─── Data excerpts ───
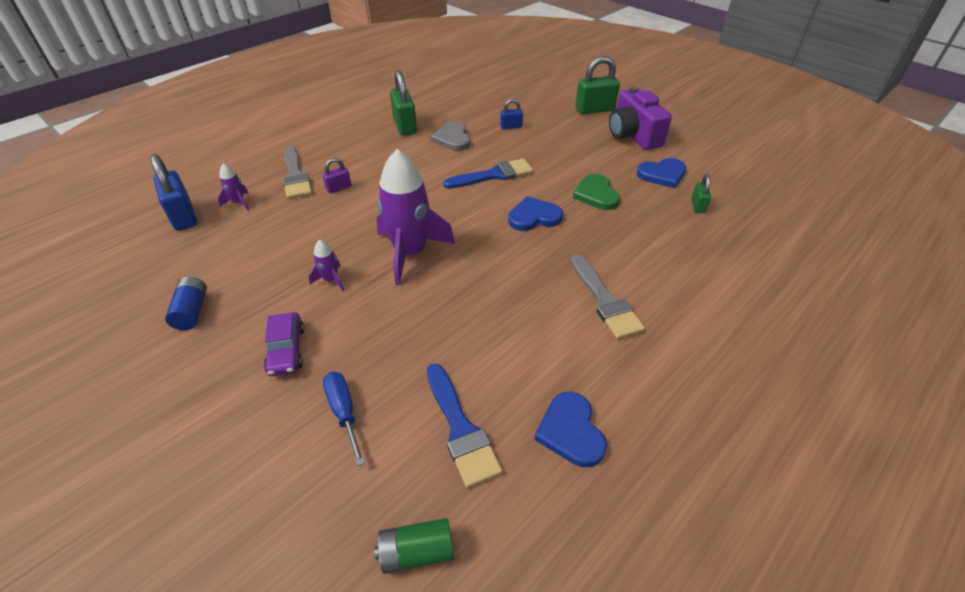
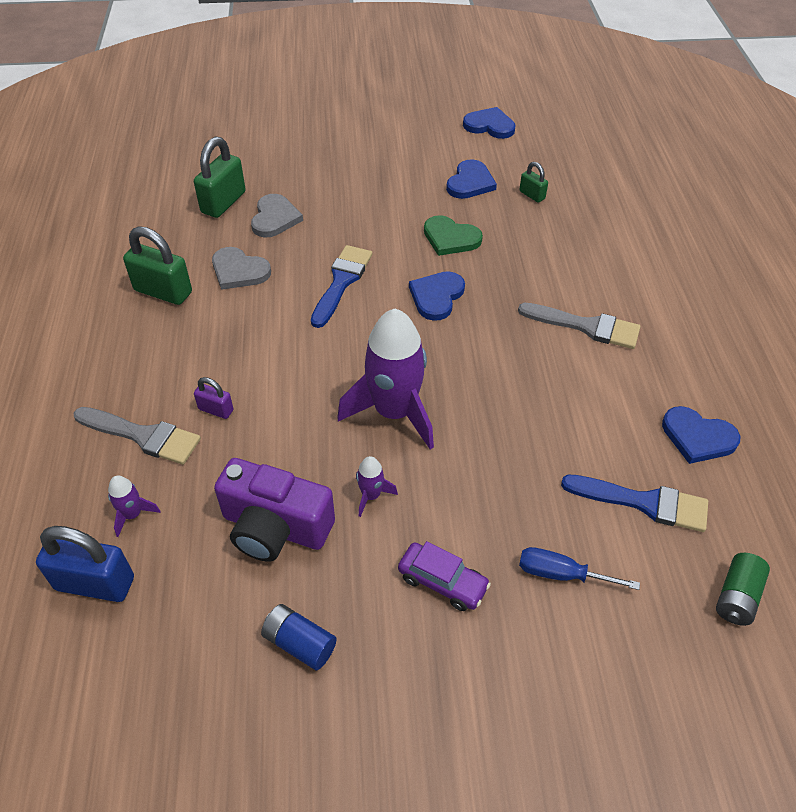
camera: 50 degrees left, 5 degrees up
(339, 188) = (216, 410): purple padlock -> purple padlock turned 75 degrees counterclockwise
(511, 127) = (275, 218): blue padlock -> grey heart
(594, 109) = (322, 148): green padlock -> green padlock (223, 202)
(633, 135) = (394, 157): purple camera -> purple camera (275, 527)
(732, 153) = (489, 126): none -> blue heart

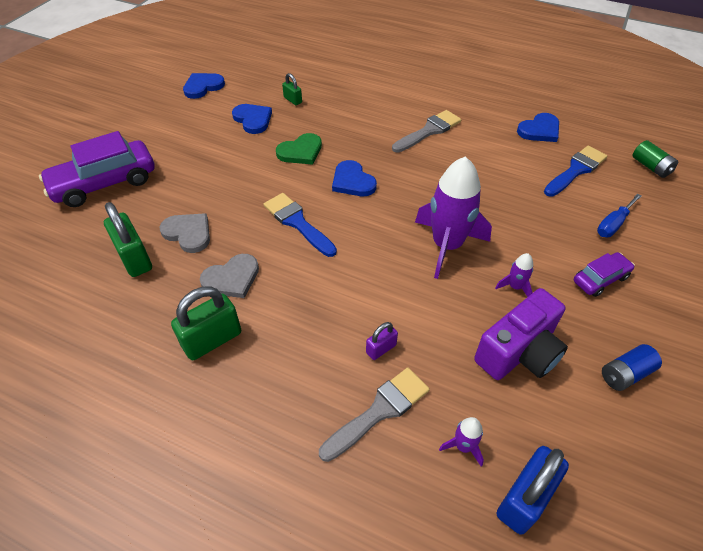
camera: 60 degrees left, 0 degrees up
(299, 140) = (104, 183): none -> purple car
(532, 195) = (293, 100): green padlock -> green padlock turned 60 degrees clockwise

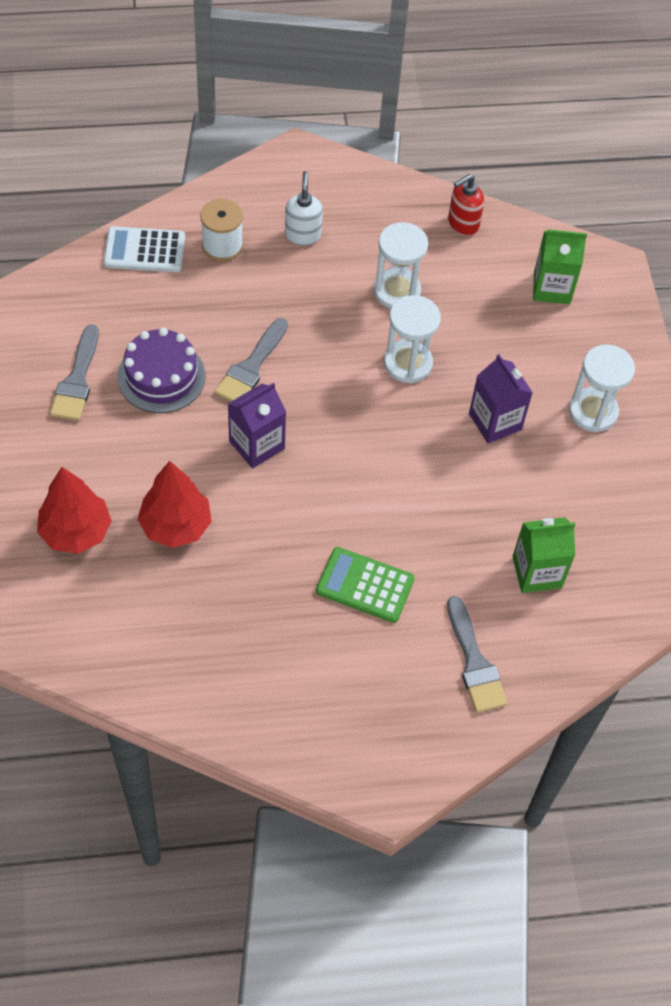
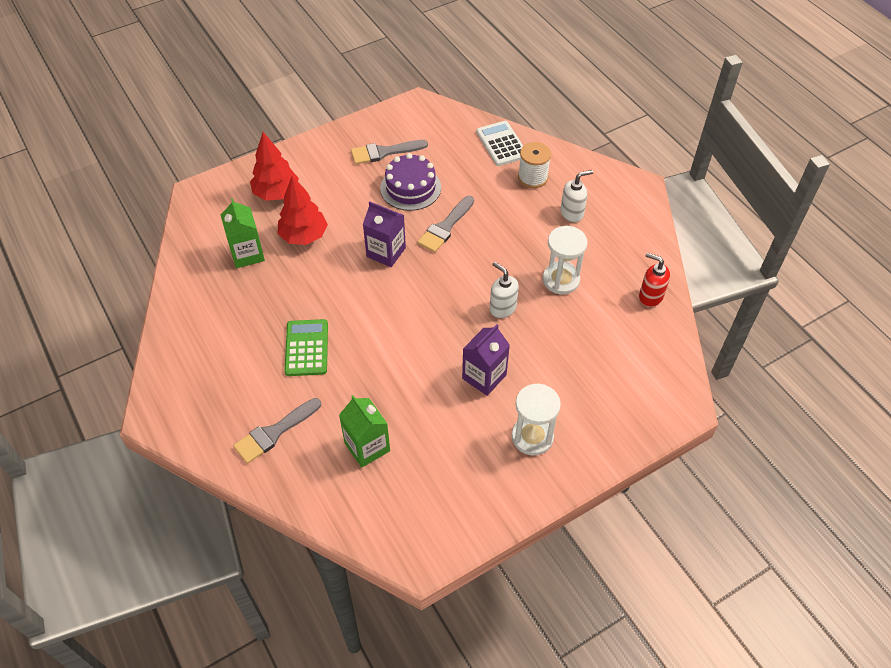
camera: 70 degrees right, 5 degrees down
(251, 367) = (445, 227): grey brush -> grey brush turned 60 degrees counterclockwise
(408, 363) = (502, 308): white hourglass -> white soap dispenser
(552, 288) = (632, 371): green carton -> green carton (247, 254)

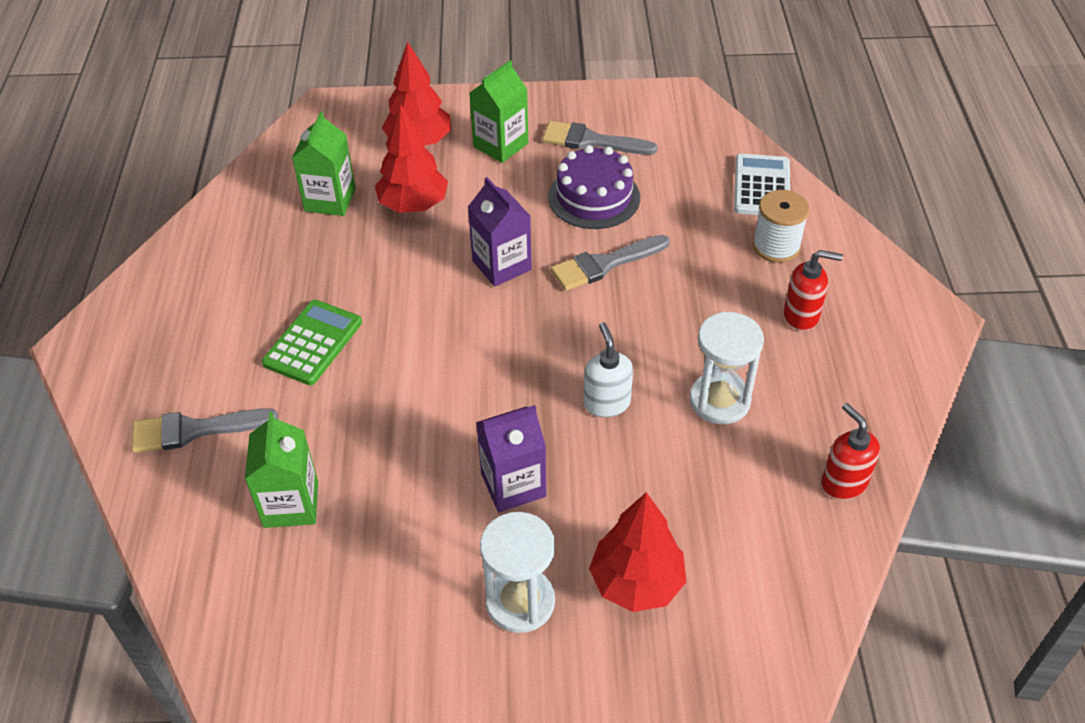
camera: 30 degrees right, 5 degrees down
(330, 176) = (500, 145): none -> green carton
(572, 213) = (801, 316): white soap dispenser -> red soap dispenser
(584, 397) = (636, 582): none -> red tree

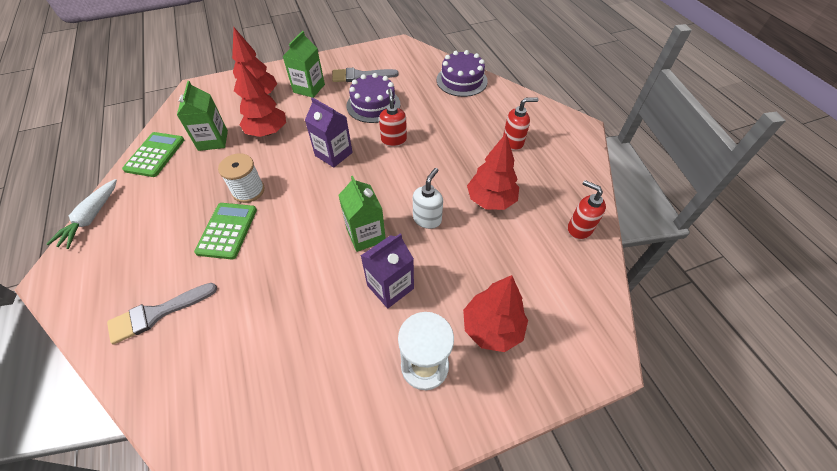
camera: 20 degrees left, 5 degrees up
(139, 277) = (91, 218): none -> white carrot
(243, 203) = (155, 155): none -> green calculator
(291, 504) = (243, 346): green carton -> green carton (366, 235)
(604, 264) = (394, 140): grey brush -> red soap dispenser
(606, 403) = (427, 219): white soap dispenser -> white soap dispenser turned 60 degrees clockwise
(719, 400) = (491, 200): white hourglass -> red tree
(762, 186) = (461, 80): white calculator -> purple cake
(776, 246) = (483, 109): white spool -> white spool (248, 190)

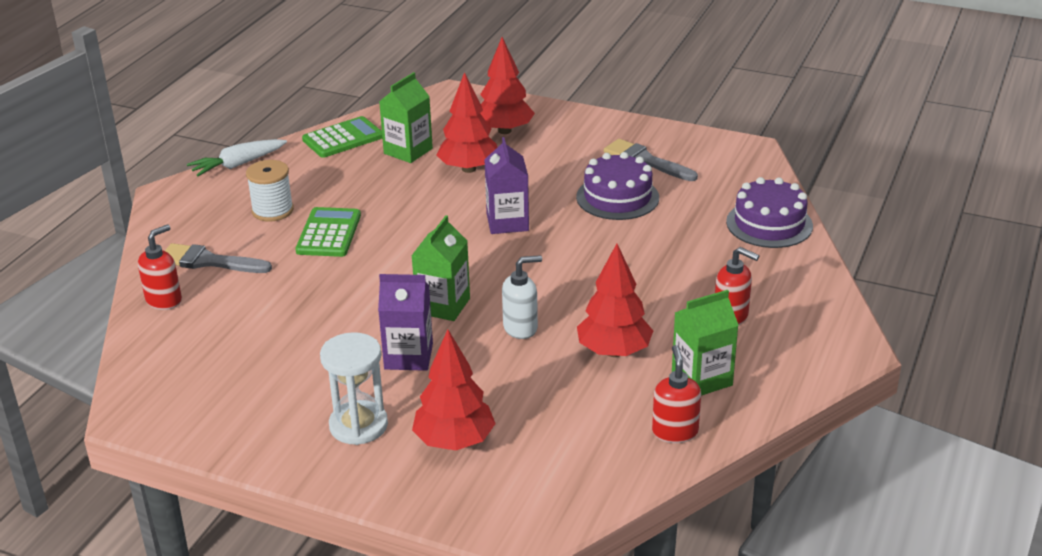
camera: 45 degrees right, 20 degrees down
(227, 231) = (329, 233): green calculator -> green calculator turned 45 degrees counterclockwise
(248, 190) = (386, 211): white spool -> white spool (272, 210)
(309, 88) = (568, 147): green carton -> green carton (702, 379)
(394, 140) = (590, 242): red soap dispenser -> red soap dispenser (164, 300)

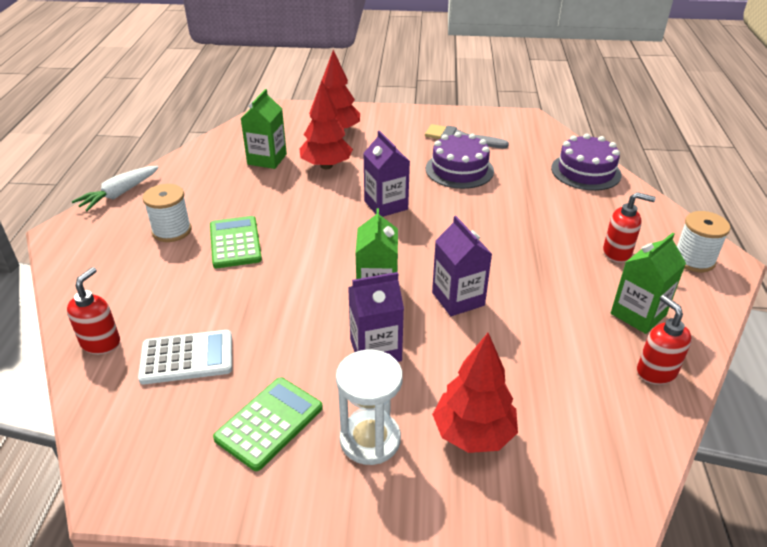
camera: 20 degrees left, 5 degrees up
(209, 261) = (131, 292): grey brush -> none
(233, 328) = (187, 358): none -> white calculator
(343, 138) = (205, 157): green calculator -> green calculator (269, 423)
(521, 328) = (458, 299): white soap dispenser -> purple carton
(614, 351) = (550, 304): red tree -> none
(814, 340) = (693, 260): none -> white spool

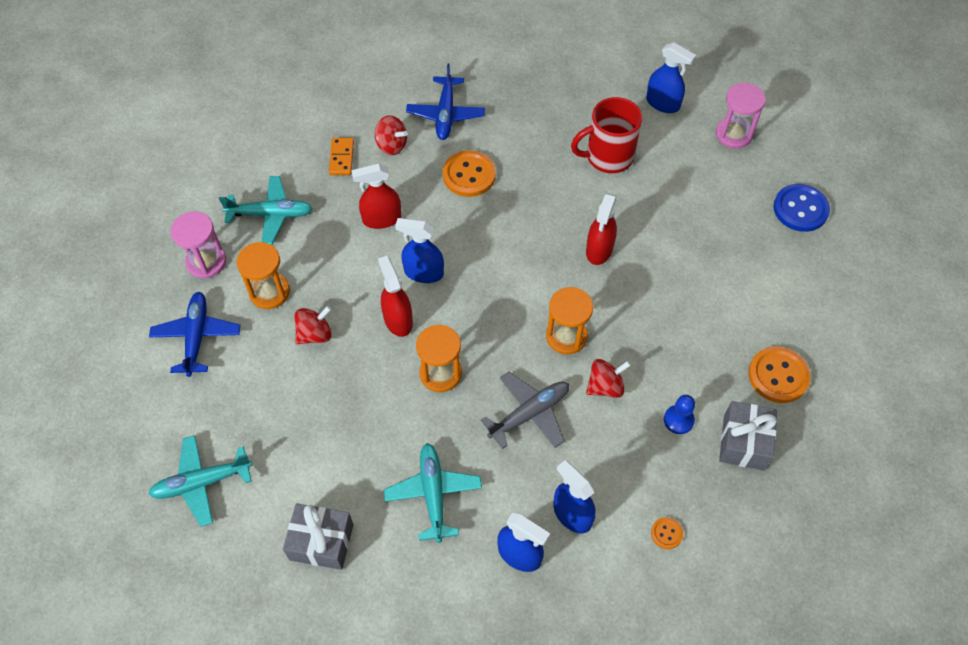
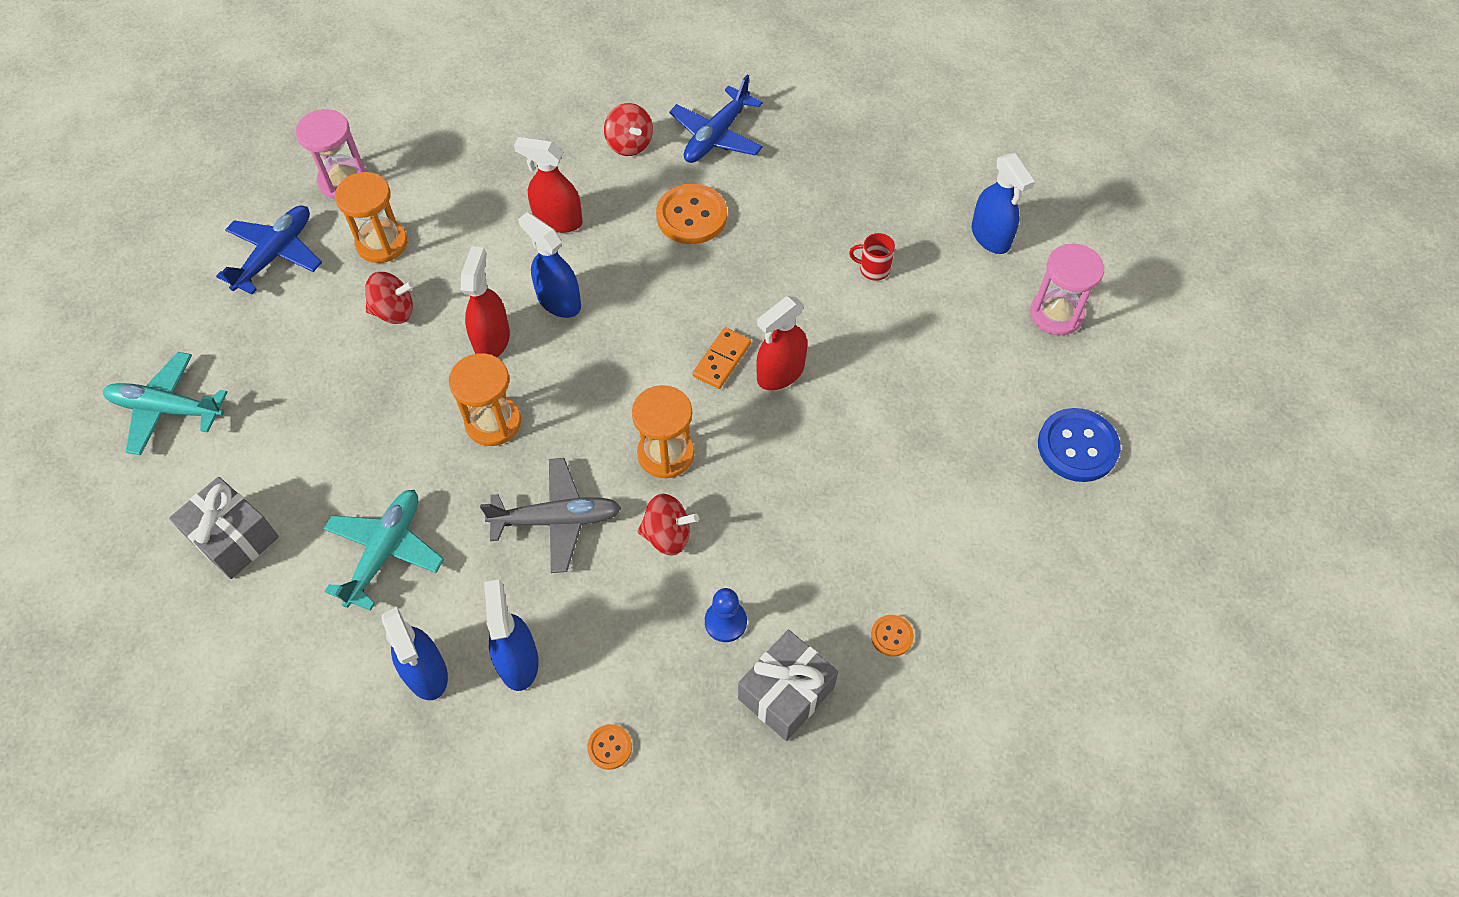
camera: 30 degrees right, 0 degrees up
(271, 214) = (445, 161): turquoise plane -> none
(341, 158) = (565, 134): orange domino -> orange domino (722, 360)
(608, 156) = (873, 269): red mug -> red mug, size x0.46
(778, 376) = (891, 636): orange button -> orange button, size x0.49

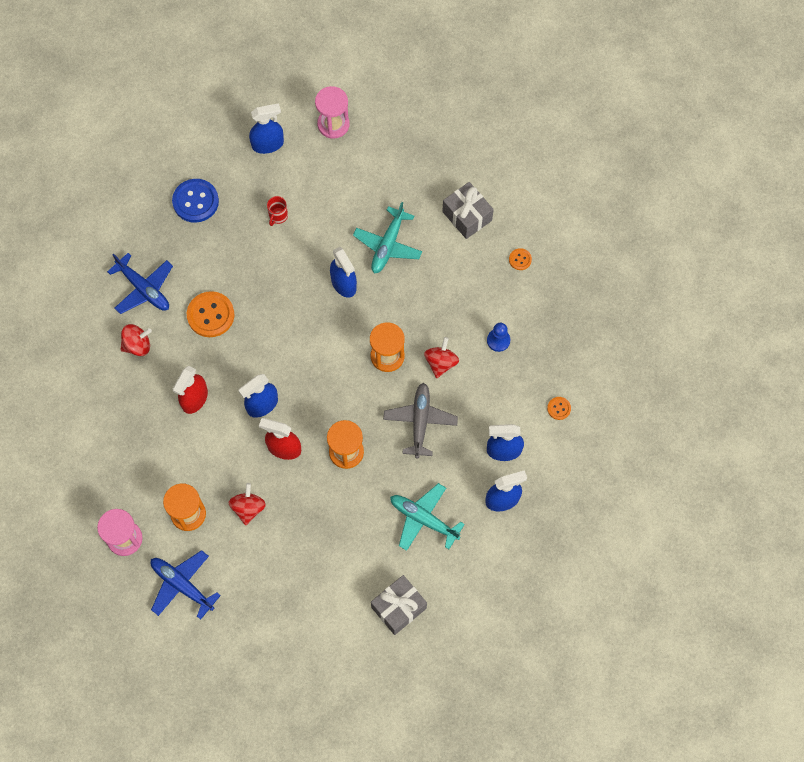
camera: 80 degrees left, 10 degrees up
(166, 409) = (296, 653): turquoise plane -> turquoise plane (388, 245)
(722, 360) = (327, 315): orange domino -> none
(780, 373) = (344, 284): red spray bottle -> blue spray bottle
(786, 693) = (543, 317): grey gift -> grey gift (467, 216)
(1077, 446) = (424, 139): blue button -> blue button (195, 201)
───
Every line in the entries above that has the word "tree" should be identified and copied.

(584, 397) = (636, 582): none -> red tree
(719, 400) = (491, 200): white hourglass -> red tree
(614, 351) = (550, 304): red tree -> none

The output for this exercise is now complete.